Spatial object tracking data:

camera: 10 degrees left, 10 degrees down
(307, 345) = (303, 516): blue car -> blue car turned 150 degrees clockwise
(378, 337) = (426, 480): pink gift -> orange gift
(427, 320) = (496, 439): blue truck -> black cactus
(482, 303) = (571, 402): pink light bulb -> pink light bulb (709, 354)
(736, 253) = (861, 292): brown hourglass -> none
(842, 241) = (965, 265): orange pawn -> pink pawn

--

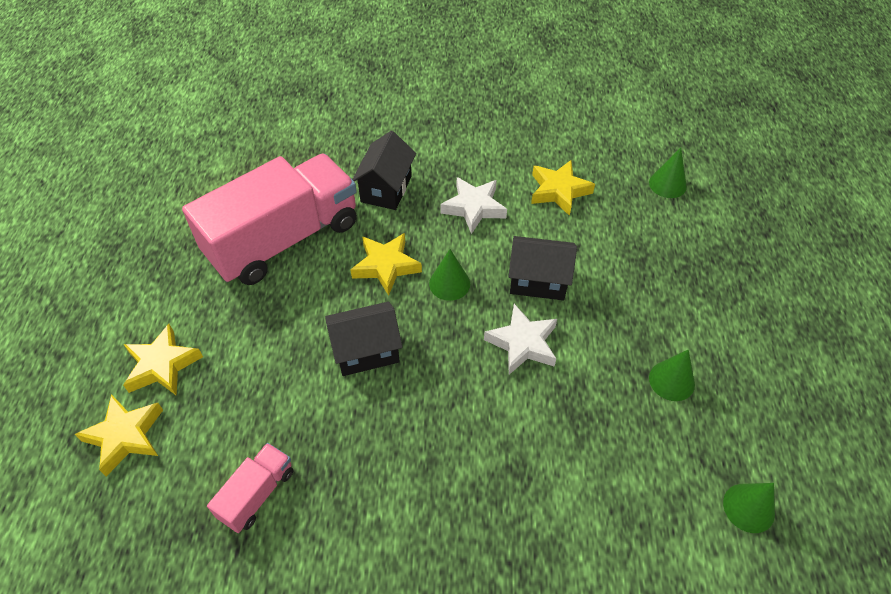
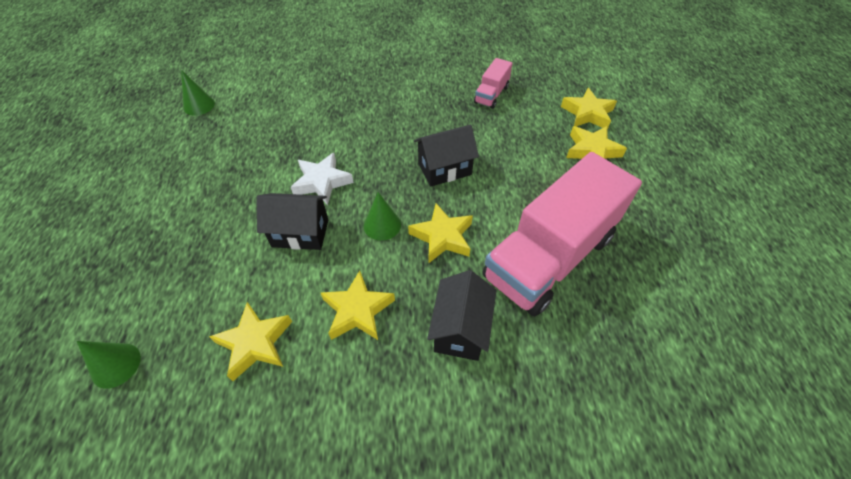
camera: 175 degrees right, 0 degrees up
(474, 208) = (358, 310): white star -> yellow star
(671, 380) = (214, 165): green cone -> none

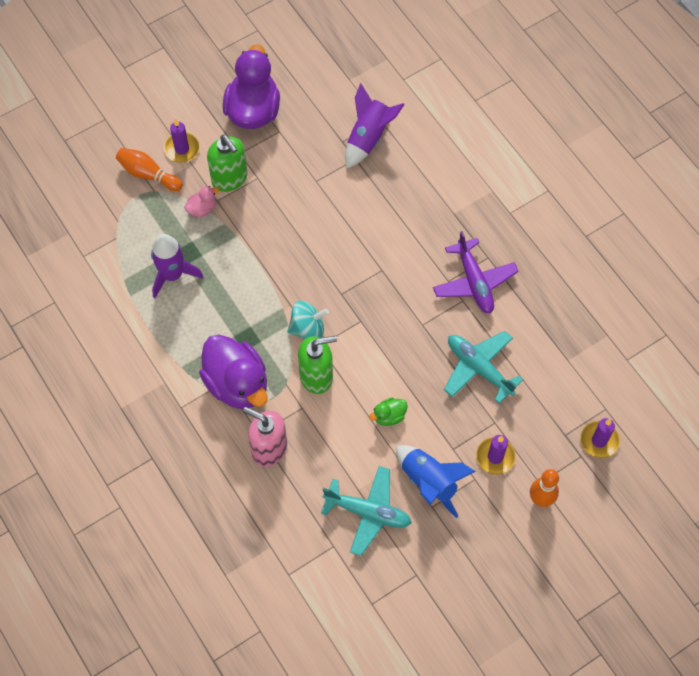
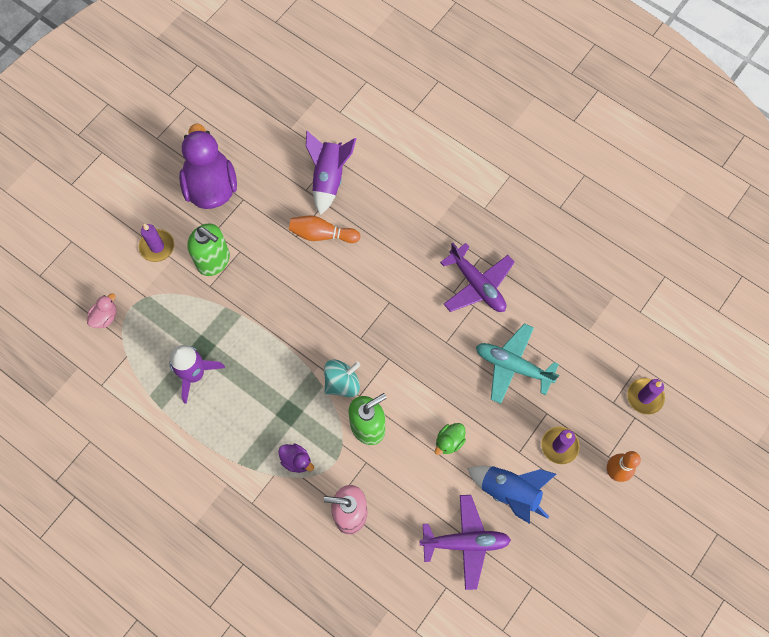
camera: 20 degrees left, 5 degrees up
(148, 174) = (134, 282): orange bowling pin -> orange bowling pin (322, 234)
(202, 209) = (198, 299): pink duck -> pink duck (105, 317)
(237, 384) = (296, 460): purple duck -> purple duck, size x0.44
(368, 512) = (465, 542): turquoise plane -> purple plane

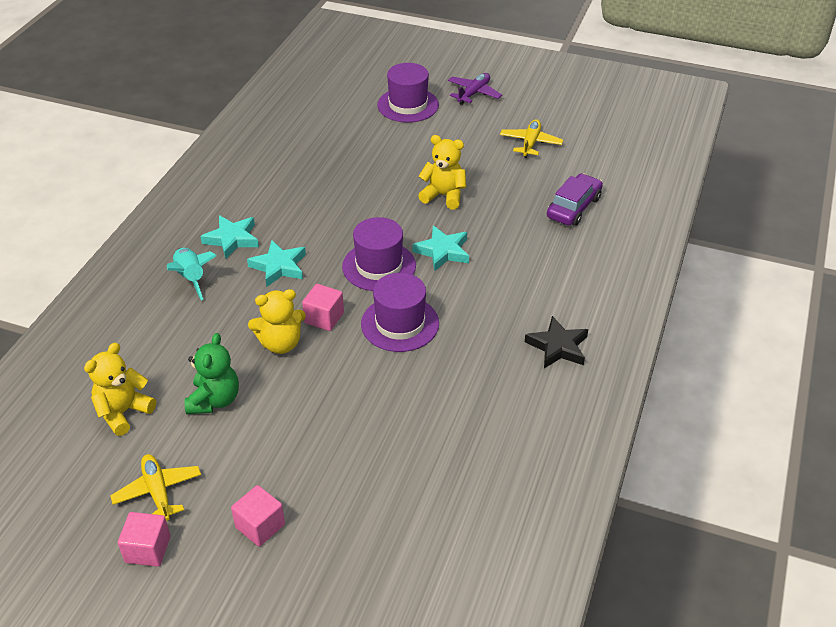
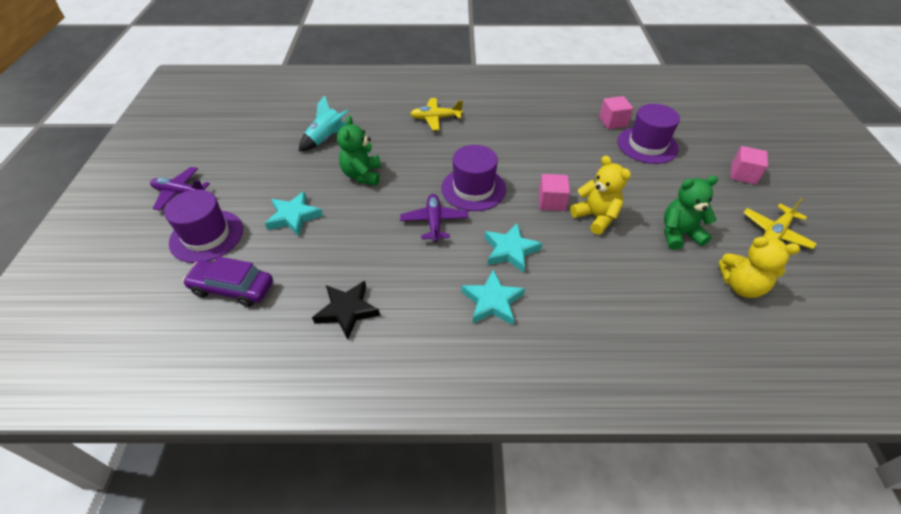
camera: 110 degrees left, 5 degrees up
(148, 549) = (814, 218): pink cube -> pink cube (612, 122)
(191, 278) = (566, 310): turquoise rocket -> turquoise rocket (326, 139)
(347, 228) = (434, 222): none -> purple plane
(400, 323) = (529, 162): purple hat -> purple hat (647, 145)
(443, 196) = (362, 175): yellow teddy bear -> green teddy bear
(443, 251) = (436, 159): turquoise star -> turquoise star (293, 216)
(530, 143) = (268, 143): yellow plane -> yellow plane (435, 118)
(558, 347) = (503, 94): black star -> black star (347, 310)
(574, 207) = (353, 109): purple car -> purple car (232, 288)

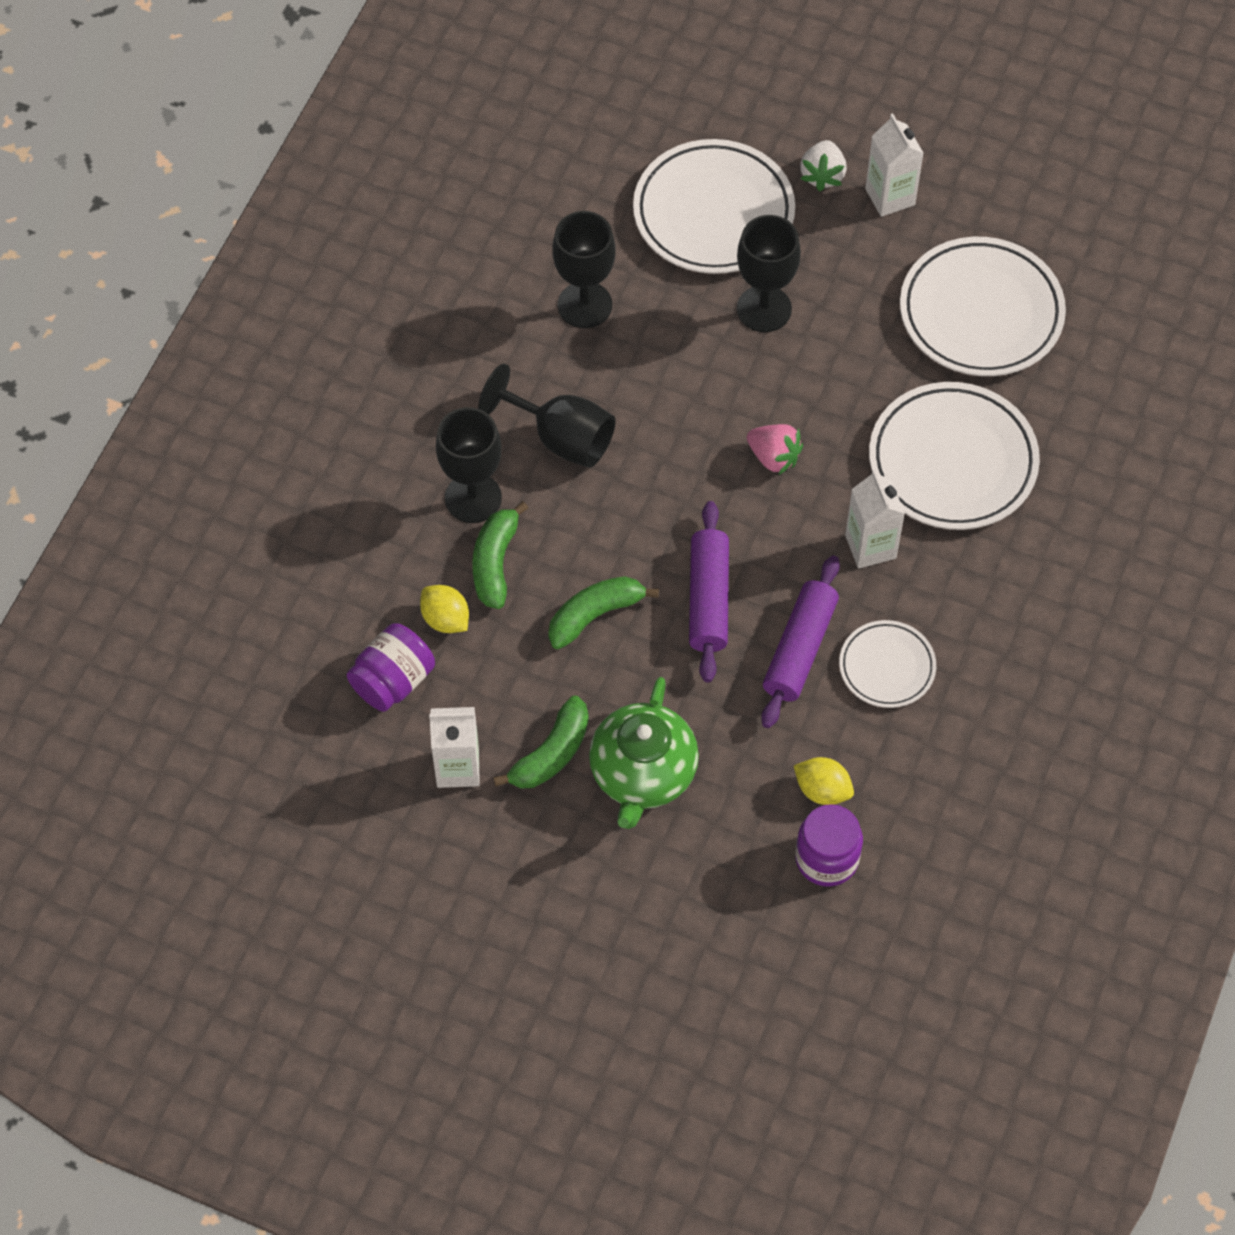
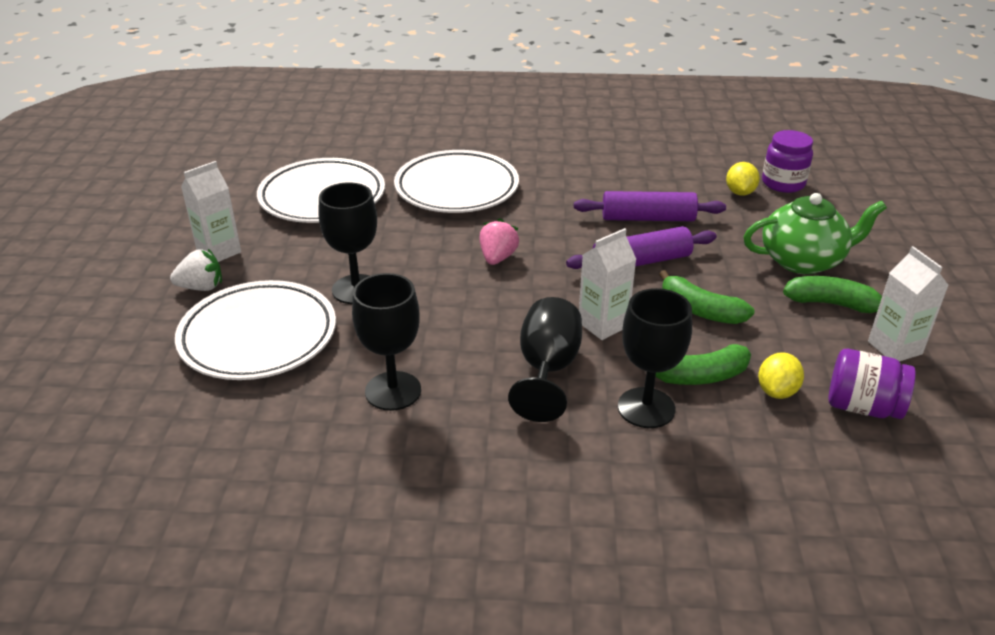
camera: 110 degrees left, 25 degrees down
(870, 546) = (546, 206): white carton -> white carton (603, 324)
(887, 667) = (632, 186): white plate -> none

• **What you need to do**
Output only the stretch above from the line with "(574, 207) = (353, 109): purple" through the line with "(887, 667) = (632, 186): white plate -> none", reproduced exactly. Exclude pictures.

• **Solution for this task**
(574, 207) = (353, 109): purple car -> purple car (232, 288)

camera: 110 degrees left, 25 degrees down
(870, 546) = (546, 206): white carton -> white carton (603, 324)
(887, 667) = (632, 186): white plate -> none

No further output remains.